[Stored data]
+-------+
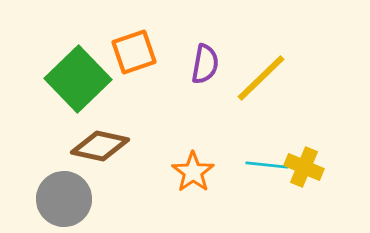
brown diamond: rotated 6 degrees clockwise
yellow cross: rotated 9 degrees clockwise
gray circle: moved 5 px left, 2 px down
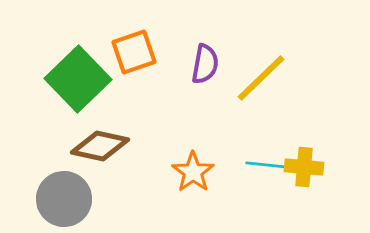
yellow cross: rotated 18 degrees counterclockwise
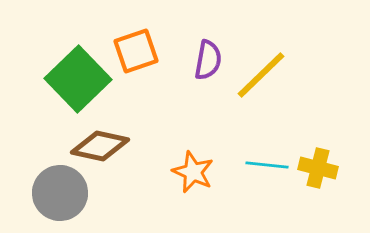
orange square: moved 2 px right, 1 px up
purple semicircle: moved 3 px right, 4 px up
yellow line: moved 3 px up
yellow cross: moved 14 px right, 1 px down; rotated 9 degrees clockwise
orange star: rotated 12 degrees counterclockwise
gray circle: moved 4 px left, 6 px up
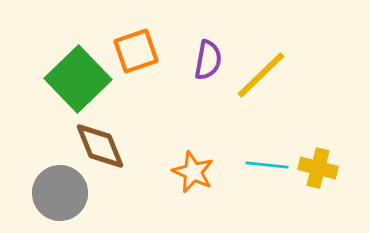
brown diamond: rotated 56 degrees clockwise
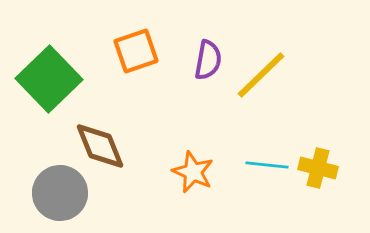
green square: moved 29 px left
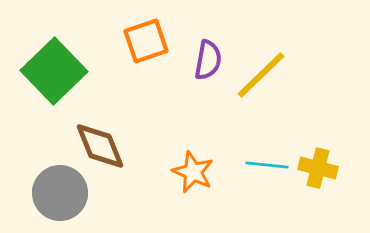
orange square: moved 10 px right, 10 px up
green square: moved 5 px right, 8 px up
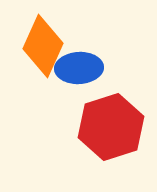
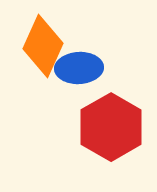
+-------+
» **YOUR INSTRUCTIONS**: Copy out every one of these lines word for word, leaving out the pictures.

» **SOLUTION TO THIS TASK**:
brown diamond: rotated 6 degrees clockwise
yellow cross: rotated 9 degrees clockwise
gray circle: moved 5 px left, 2 px down
yellow cross: rotated 18 degrees counterclockwise
orange square: moved 2 px right, 1 px up
purple semicircle: moved 3 px right, 4 px up
yellow line: moved 3 px up
yellow cross: moved 14 px right, 1 px down; rotated 9 degrees clockwise
orange star: rotated 12 degrees counterclockwise
gray circle: moved 4 px left, 6 px up
brown diamond: rotated 56 degrees clockwise
green square: moved 29 px left
orange square: moved 10 px right, 10 px up
green square: moved 5 px right, 8 px up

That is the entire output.